= Work required =
The response must consist of the lines below from the one with "U101: NAND CD4011" through the one with "U102: NAND 74LS00", exactly as they appear and with both ends kept.

= Provided data =
************

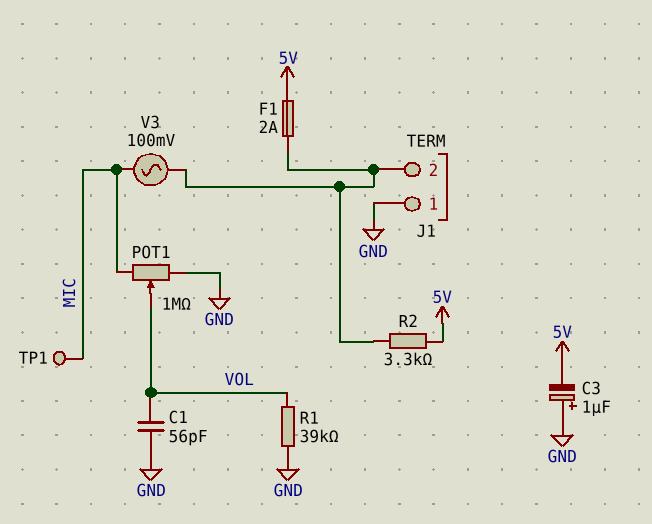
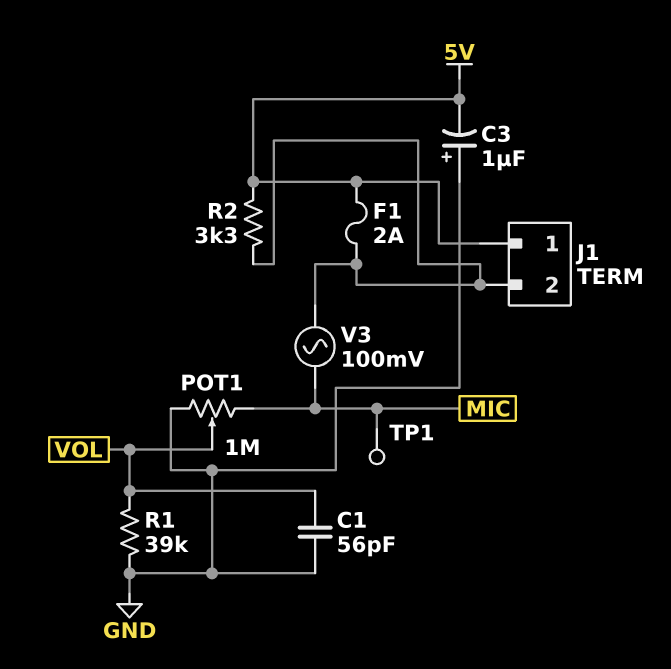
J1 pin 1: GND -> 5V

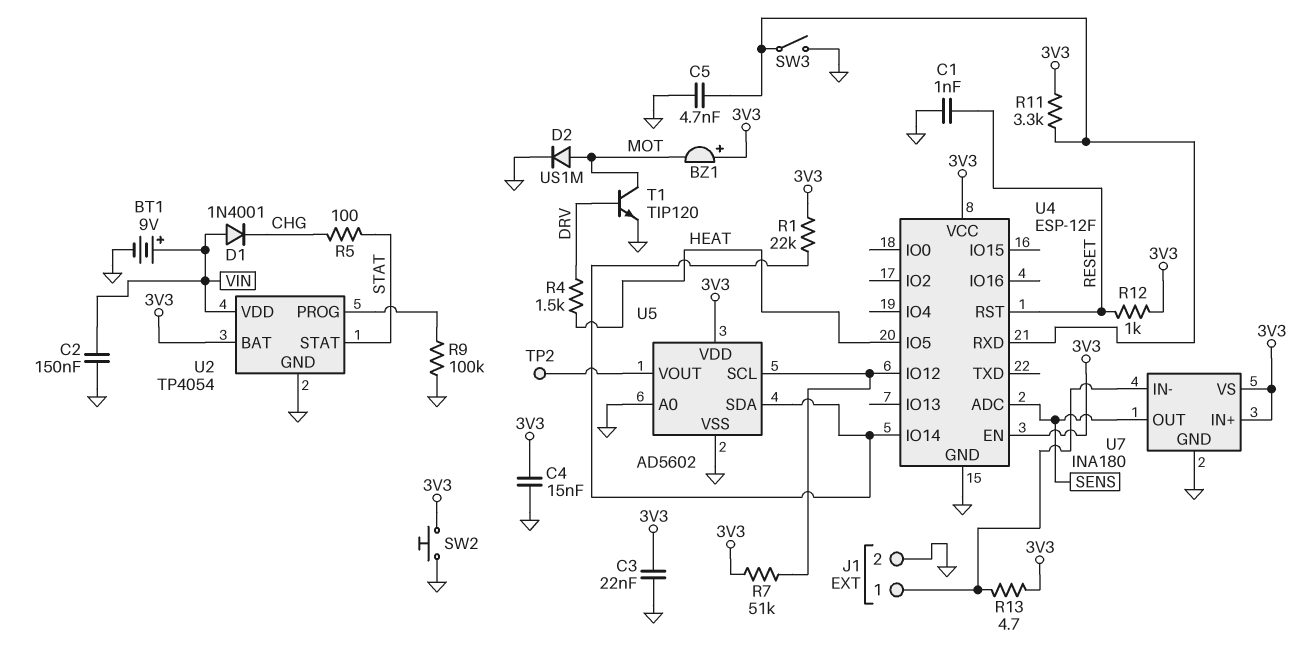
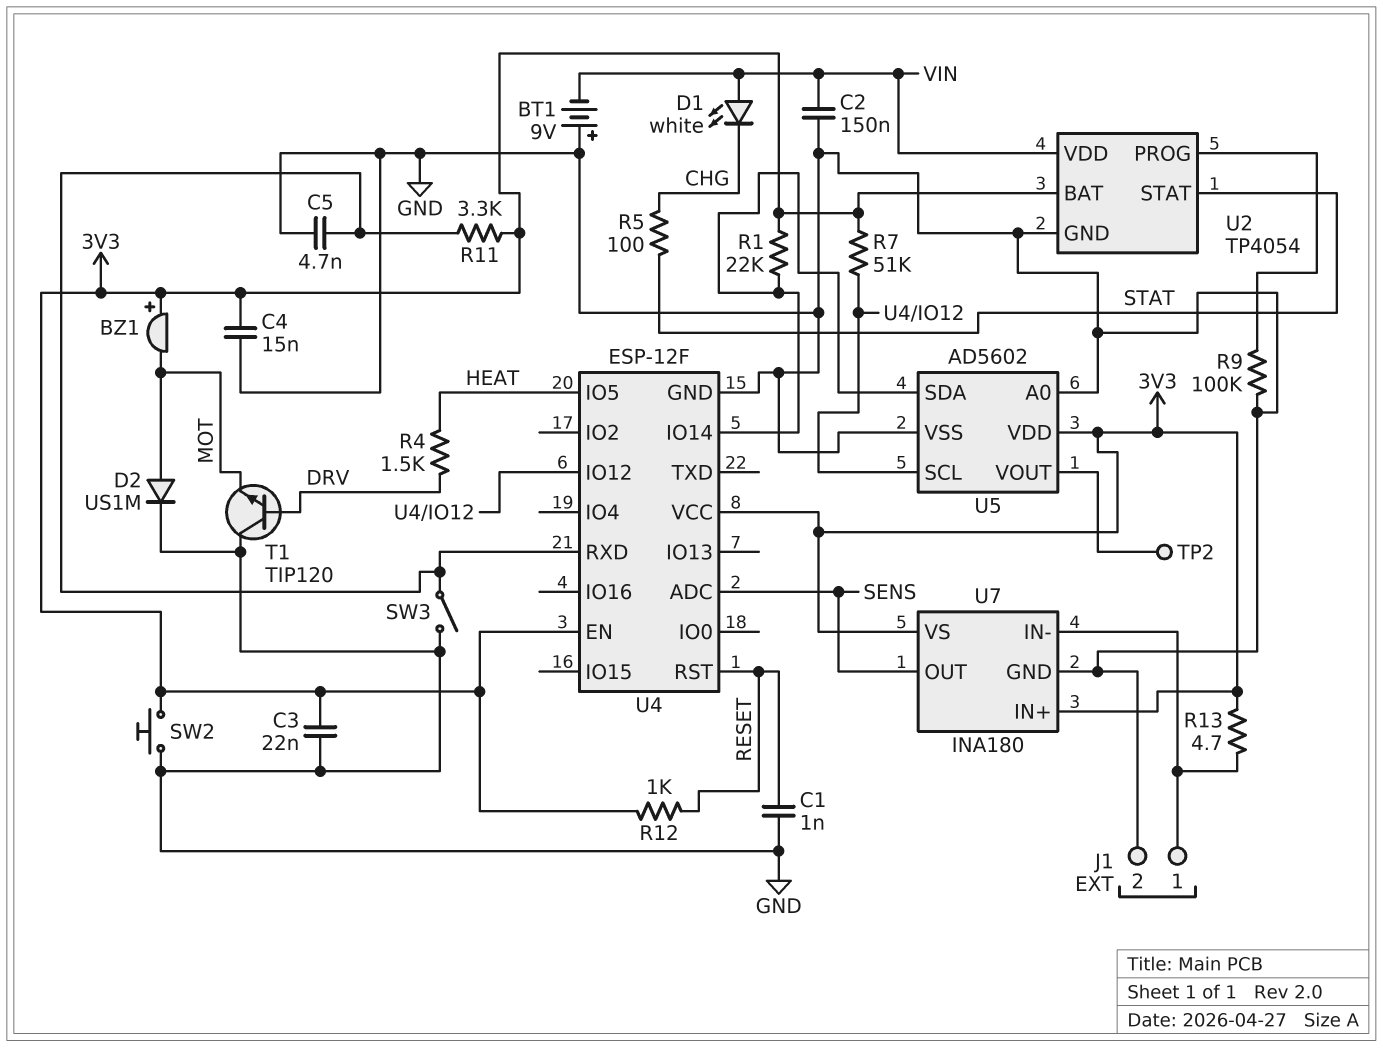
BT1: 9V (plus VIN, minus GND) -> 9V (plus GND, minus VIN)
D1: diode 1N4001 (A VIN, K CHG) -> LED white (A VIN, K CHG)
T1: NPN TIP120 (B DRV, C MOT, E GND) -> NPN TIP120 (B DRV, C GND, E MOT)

************

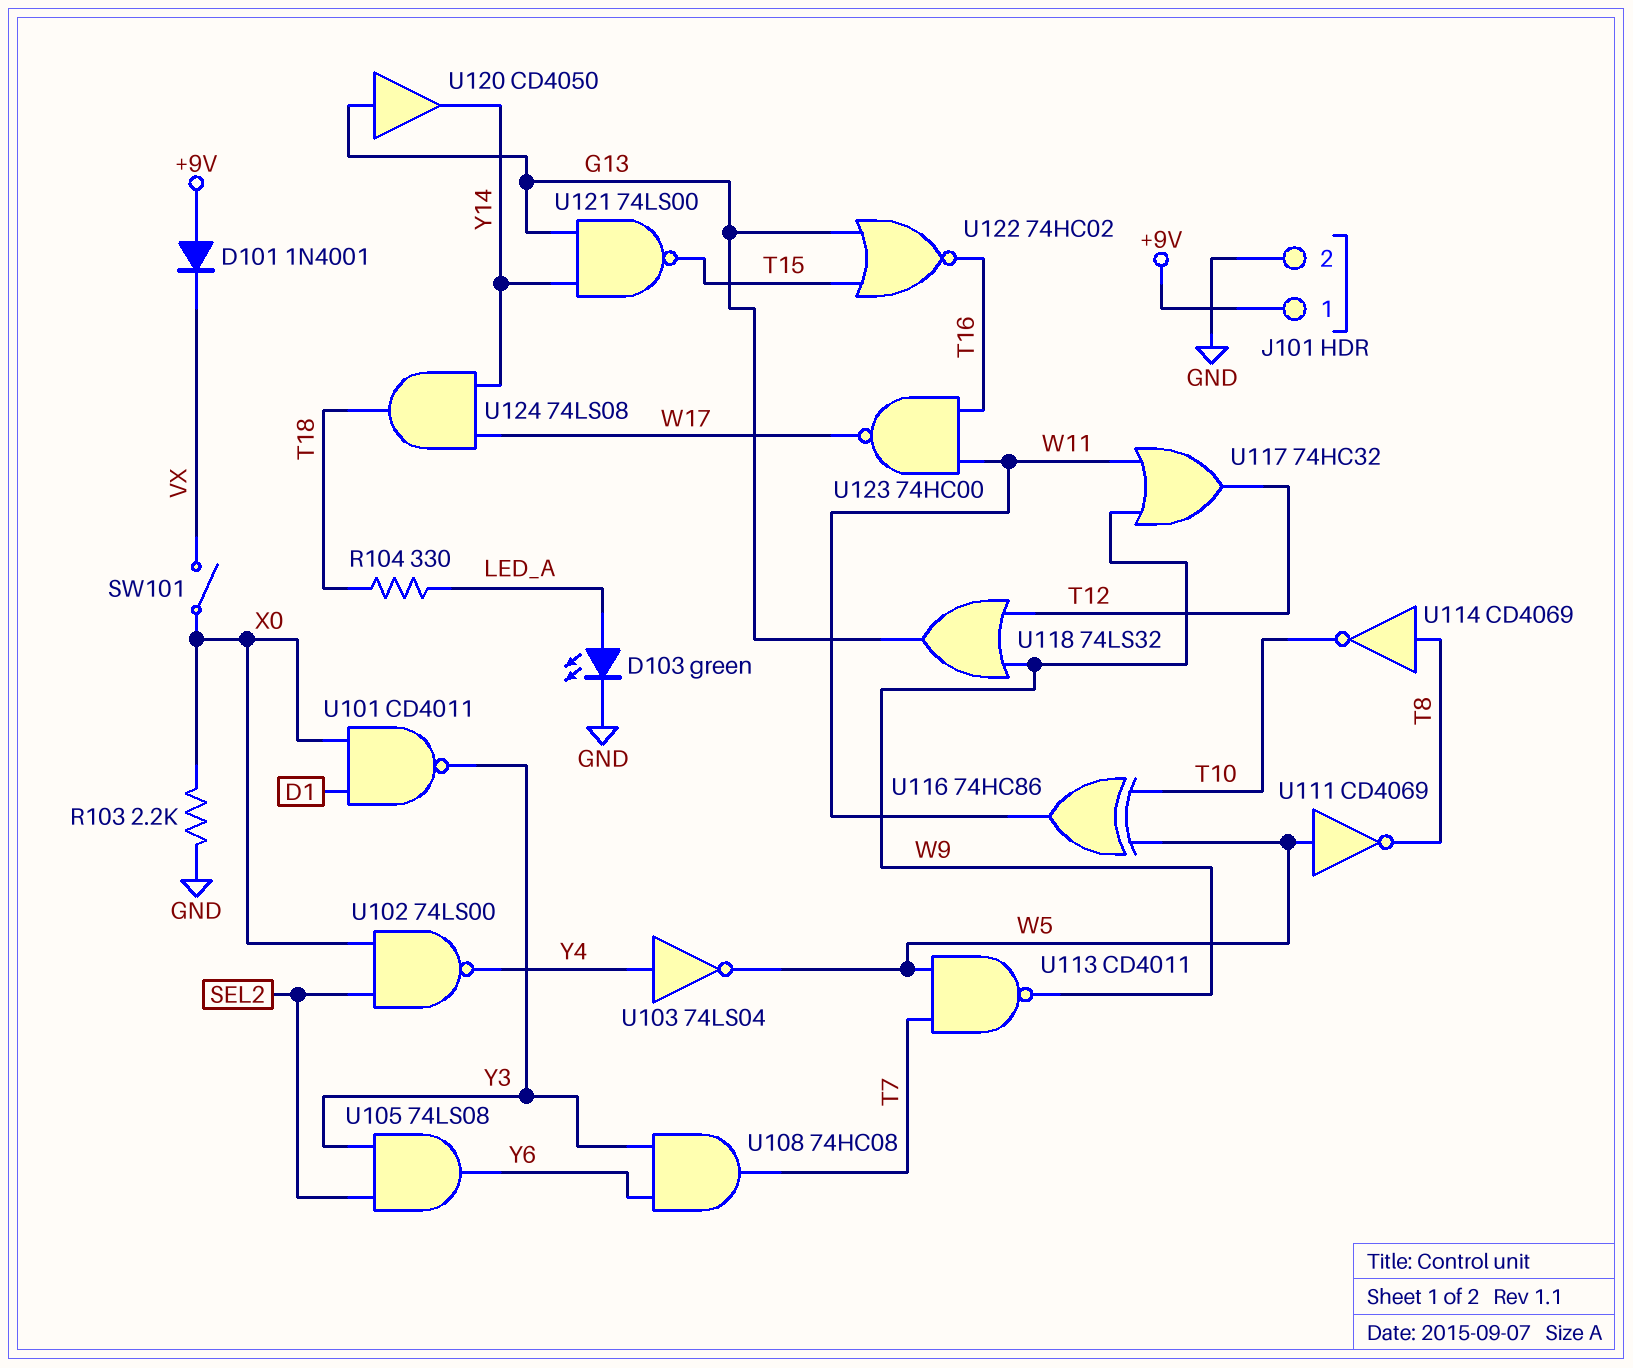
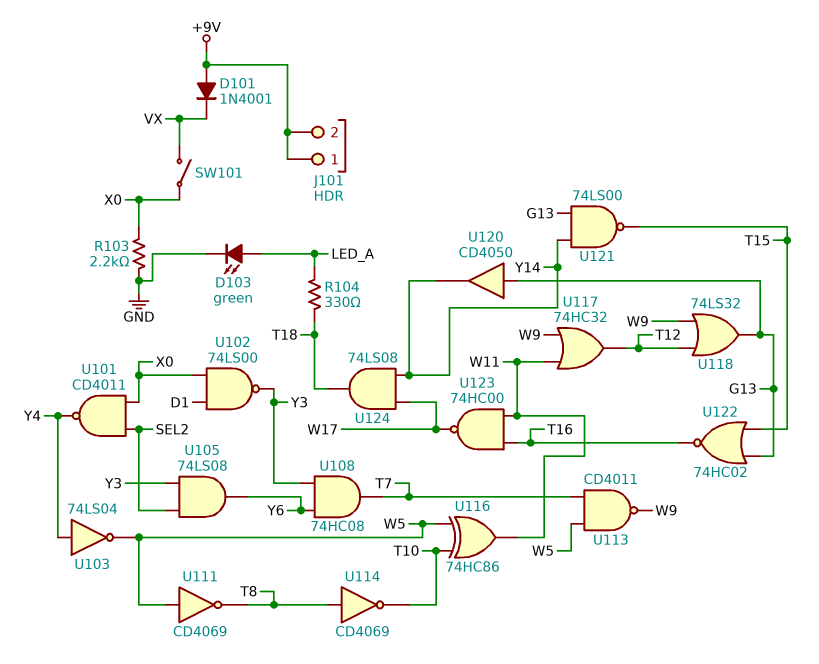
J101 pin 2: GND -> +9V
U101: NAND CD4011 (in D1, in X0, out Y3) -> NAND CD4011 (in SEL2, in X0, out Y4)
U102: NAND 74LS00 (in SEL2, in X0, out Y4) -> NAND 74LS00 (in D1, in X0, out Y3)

************

= Answer for the task =
U101: NAND CD4011 (in D1, in X0, out Y3) -> NAND CD4011 (in SEL2, in X0, out Y4)
U102: NAND 74LS00 (in SEL2, in X0, out Y4) -> NAND 74LS00 (in D1, in X0, out Y3)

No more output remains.